*** Opening of Entries provided ***
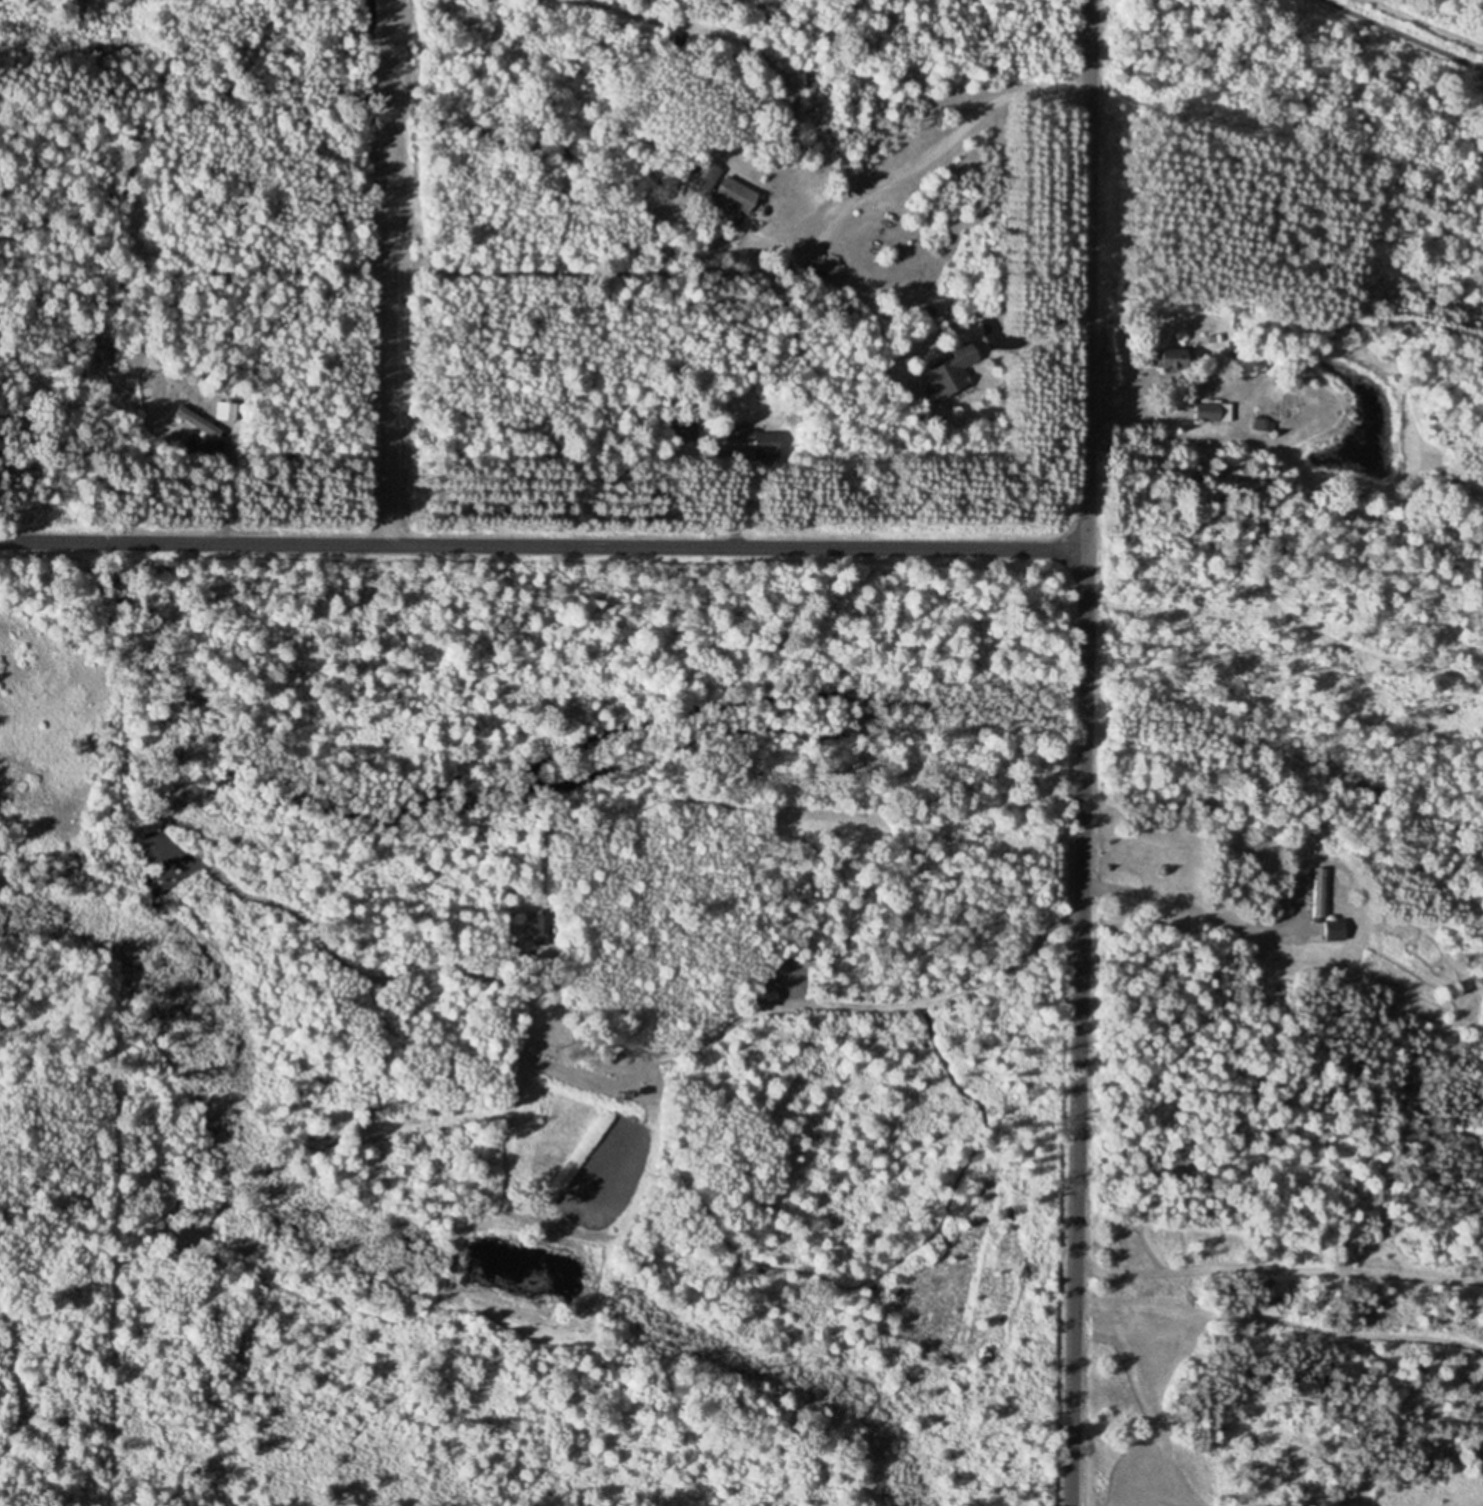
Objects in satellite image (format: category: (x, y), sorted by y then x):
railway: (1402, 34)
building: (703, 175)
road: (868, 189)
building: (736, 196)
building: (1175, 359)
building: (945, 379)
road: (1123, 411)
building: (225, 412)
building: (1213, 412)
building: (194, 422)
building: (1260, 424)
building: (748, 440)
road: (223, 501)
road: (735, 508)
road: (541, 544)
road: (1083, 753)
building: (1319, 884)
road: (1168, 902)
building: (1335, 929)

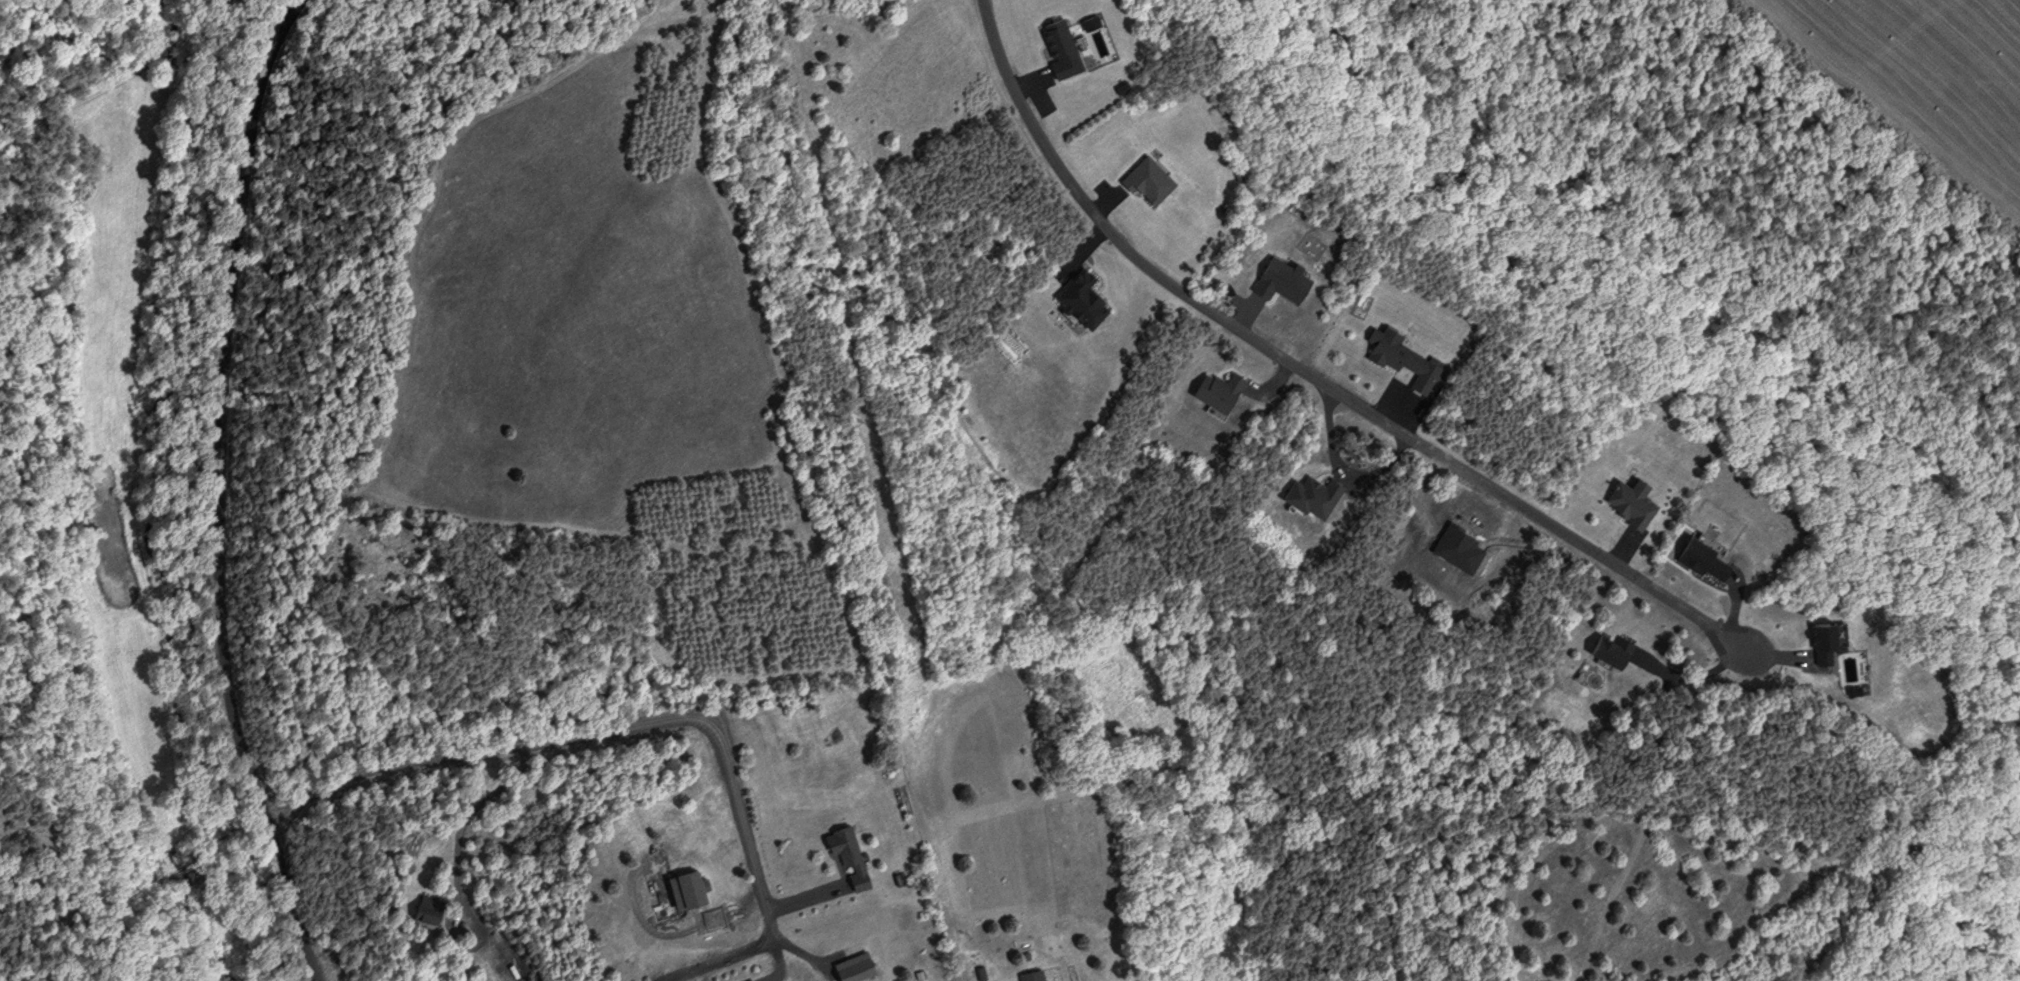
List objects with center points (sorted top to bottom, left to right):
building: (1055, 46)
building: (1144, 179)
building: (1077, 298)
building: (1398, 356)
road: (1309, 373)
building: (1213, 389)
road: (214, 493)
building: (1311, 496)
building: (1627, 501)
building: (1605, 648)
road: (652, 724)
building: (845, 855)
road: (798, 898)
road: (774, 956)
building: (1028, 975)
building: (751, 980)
*** Close of Entries provided ***
Please print the lines from the one containing "List objects with" through the last line of the material, exactly, and leave out all other lines.

* Exercise result
List objects with center points (sorted top to bottom, left to right):
building: (1055, 46)
building: (1144, 179)
building: (1077, 298)
building: (1398, 356)
road: (1309, 373)
building: (1213, 389)
road: (214, 493)
building: (1311, 496)
building: (1627, 501)
building: (1605, 648)
road: (652, 724)
building: (845, 855)
road: (798, 898)
road: (774, 956)
building: (1028, 975)
building: (751, 980)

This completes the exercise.